The response must be made up of the lines in the entries below that contain "from".

*** Provided records ***

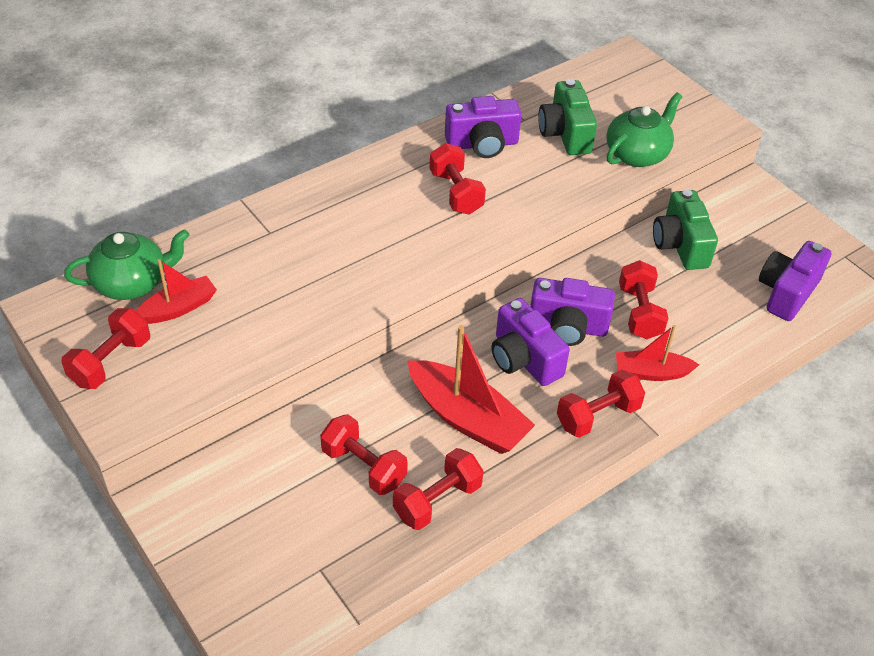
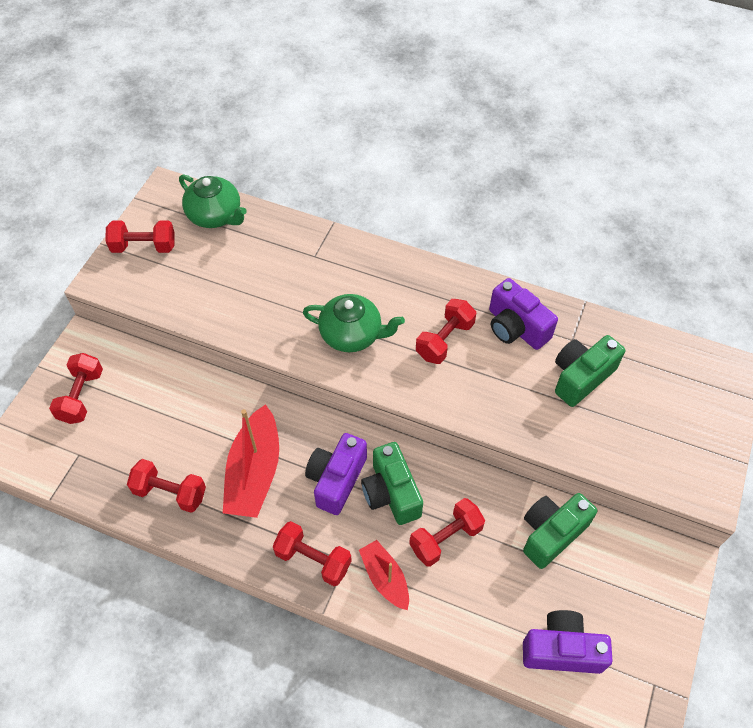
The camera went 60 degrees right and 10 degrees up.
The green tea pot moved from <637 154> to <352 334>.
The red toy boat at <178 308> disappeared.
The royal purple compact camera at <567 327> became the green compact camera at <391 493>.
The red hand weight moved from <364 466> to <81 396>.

*** End of Provided records ***

**Answer section:**
The green tea pot moved from <637 154> to <352 334>.
The red hand weight moved from <364 466> to <81 396>.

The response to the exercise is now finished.